[Object state comparisons]
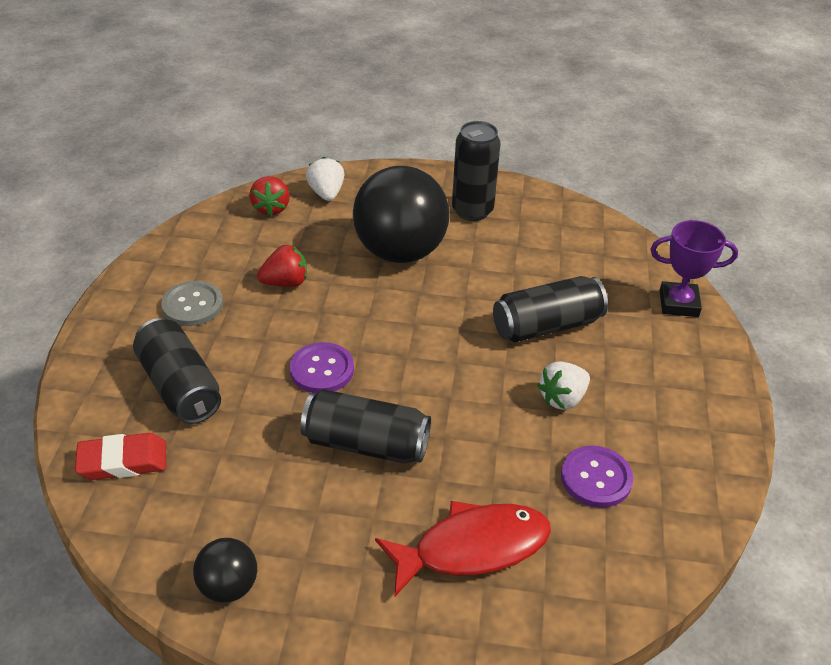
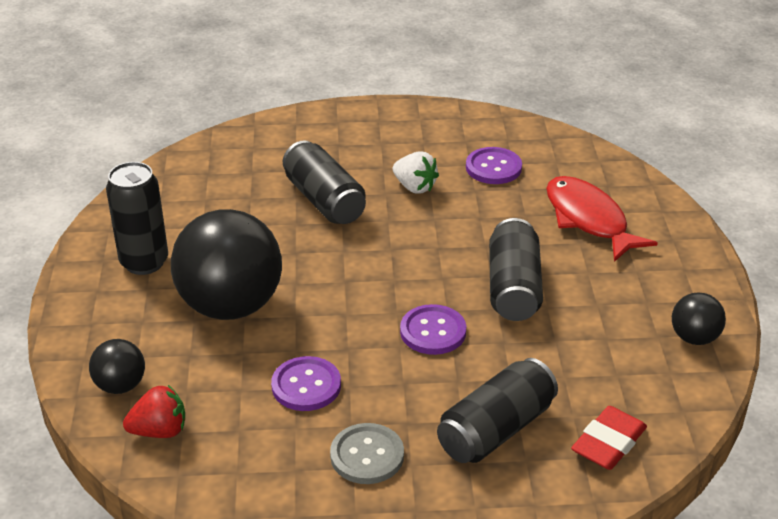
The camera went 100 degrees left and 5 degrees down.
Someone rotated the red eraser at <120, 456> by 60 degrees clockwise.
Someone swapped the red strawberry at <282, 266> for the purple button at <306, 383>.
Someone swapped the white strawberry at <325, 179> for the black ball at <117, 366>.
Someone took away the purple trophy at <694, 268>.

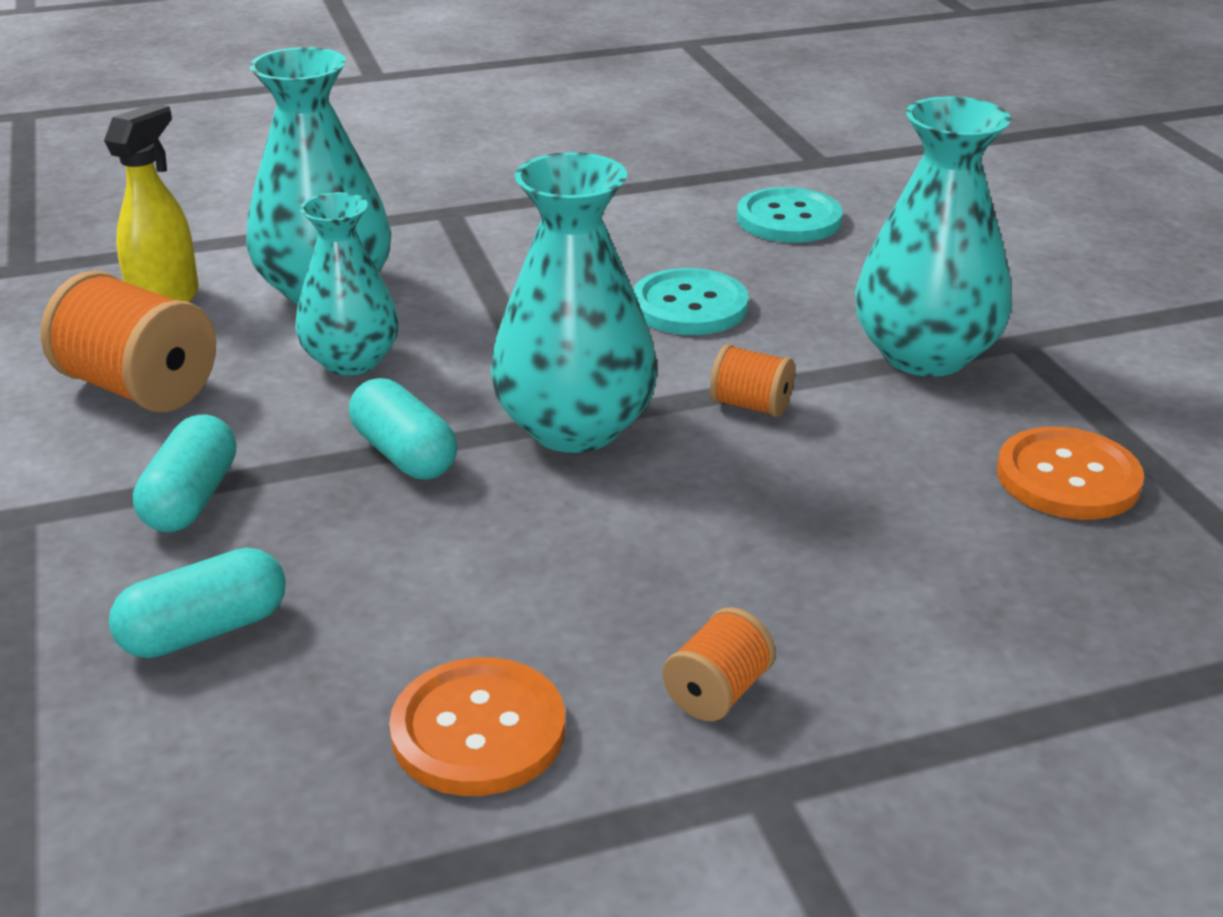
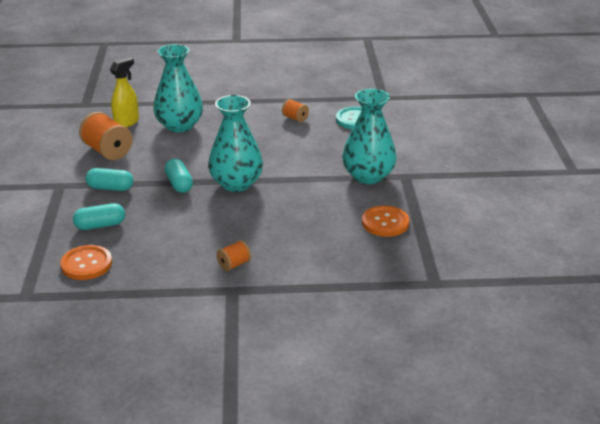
The camera went 15 degrees right and 0 degrees up.
Someone rotated the turquoise capsule at <184, 473> by 75 degrees clockwise.
Someone took away the turquoise vase at <347, 283>.
Someone carried the orange button from <477, 726> to <86, 262>.
Someone took away the turquoise button at <691, 301>.
Someone carried the orange spool from <752, 380> to <295, 110>.

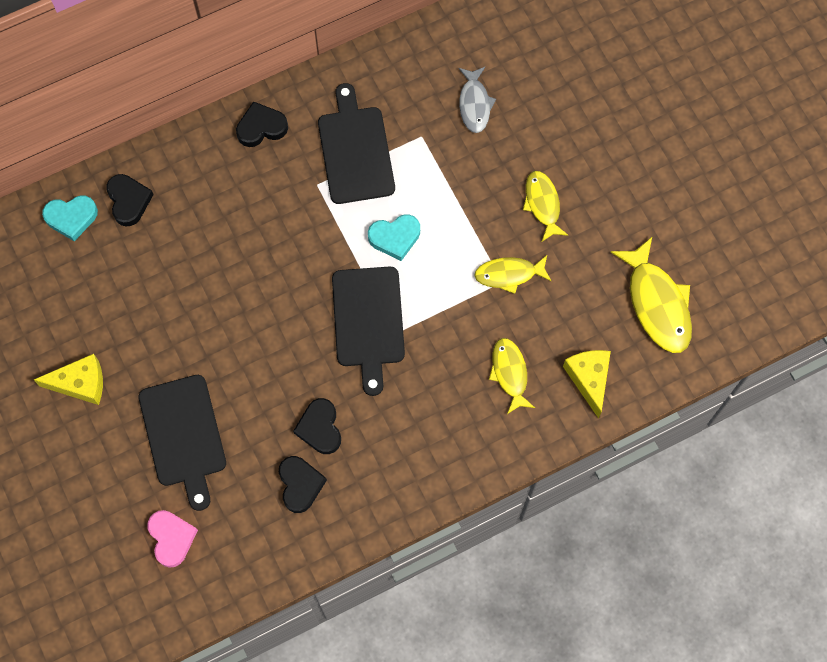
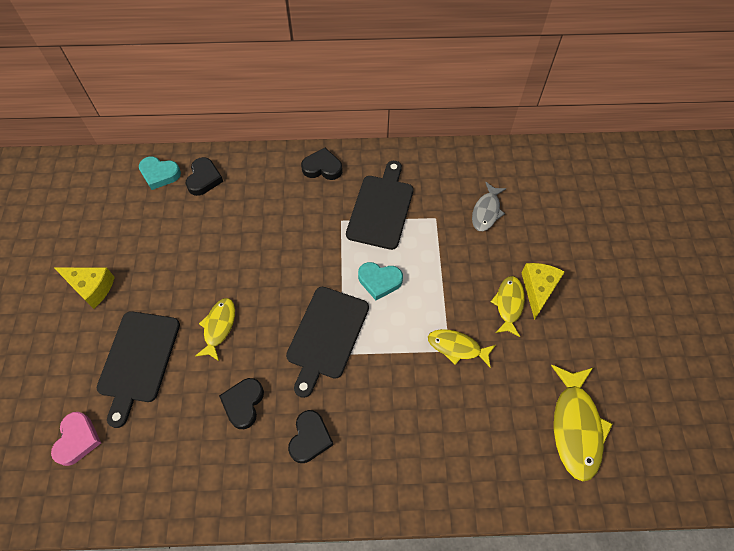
The camera went 25 degrees right and 10 degrees down.
Someone carried the black heart from <303, 484> to <311, 436>.
Someone carried the yellow fish from <512, 376> to <215, 329>.
Someone carried the yellow cheese from <587, 384> to <543, 291>.

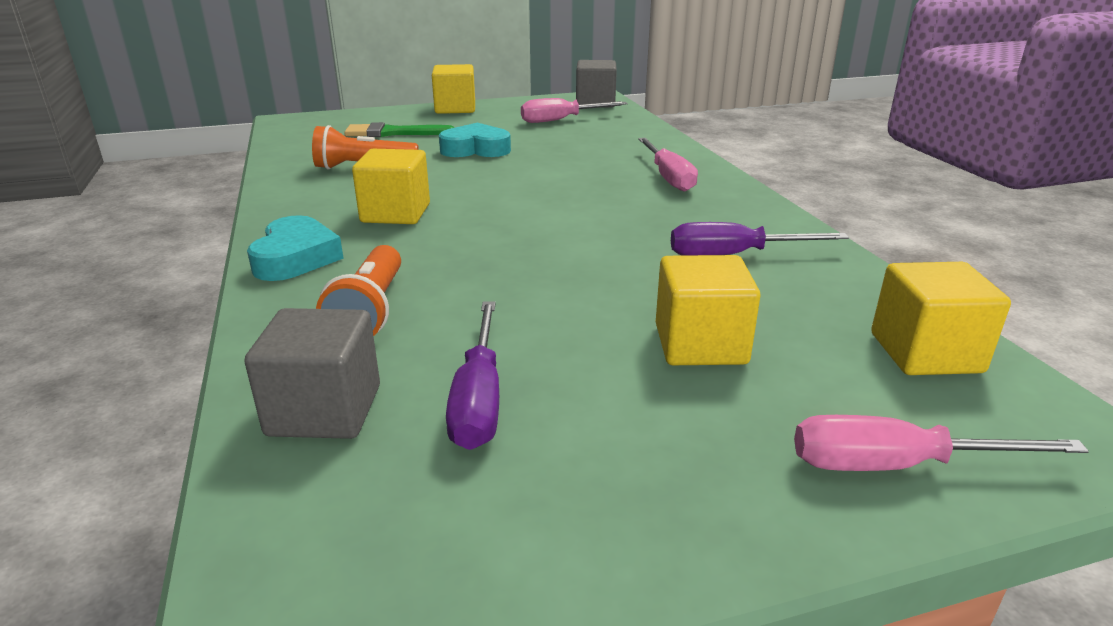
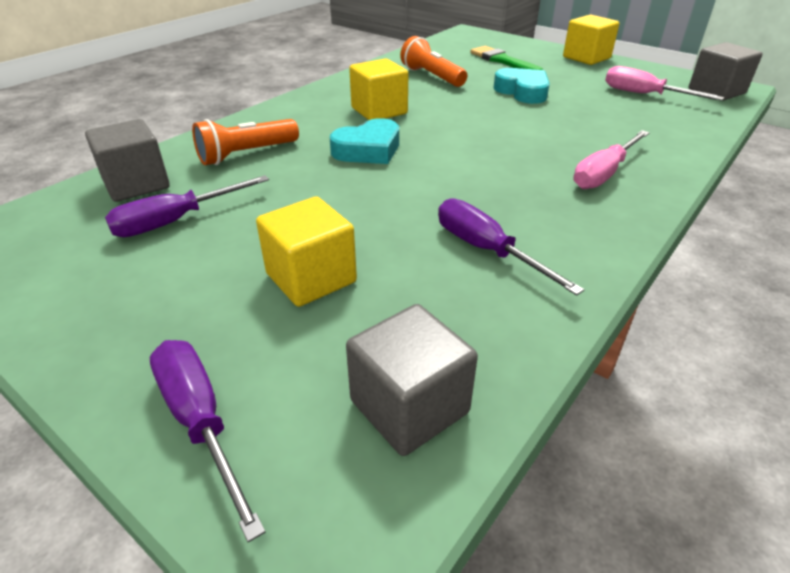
The camera went 55 degrees right and 10 degrees up.
Someone carried the turquoise heart from <295, 248> to <364, 141>.
Someone repainted the pink screwdriver at <941, 443>, which became the purple screwdriver at <207, 441>.
Someone repainted the yellow cube at <941, 318>, which became the grey cube at <412, 380>.

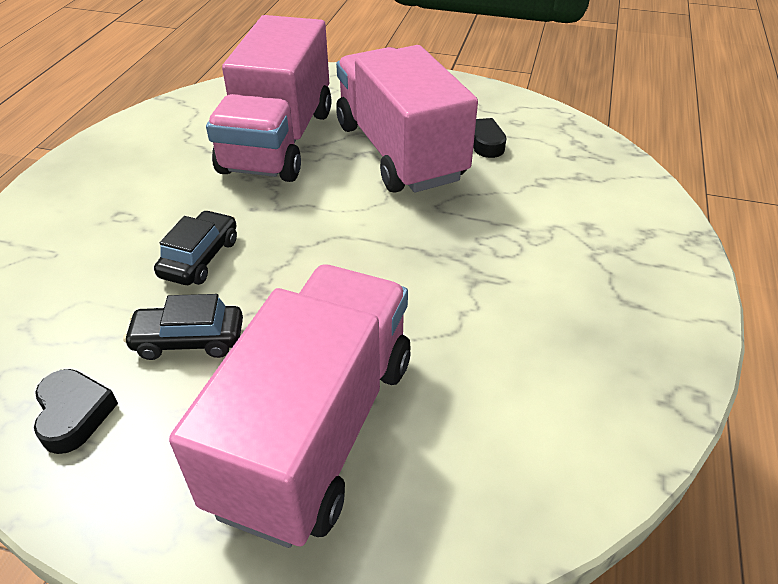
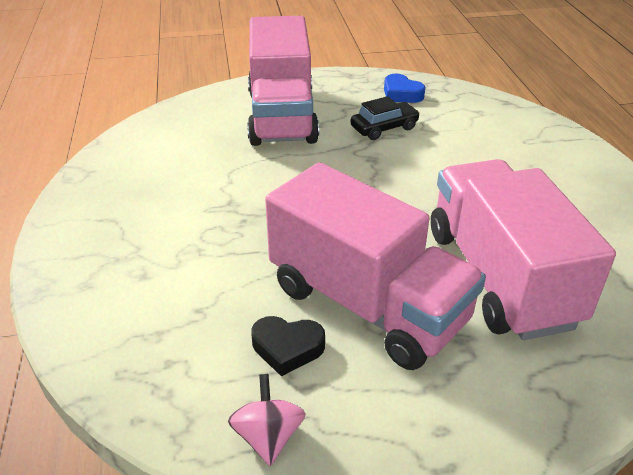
The camera went 155 degrees right and 5 degrees down.
Someone repainted the black heart at <76, 411>, which became the blue heart at <404, 88>.
Someone took away the black car at <195, 247>.
Someone put down the pink spinning top at <267, 420>.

- **ABOUT THIS TASK**:
Only the lines from the one containing "Someone repainted the pink" through the last line of the data belong in the copy, both included and reproduced exactly. Pictures do not.

- **EXERCISE OUTPUT**:
Someone repainted the pink screwdriver at <941, 443>, which became the purple screwdriver at <207, 441>.
Someone repainted the yellow cube at <941, 318>, which became the grey cube at <412, 380>.

The camera went 155 degrees right and 5 degrees down.
Someone repainted the black heart at <76, 411>, which became the blue heart at <404, 88>.
Someone took away the black car at <195, 247>.
Someone put down the pink spinning top at <267, 420>.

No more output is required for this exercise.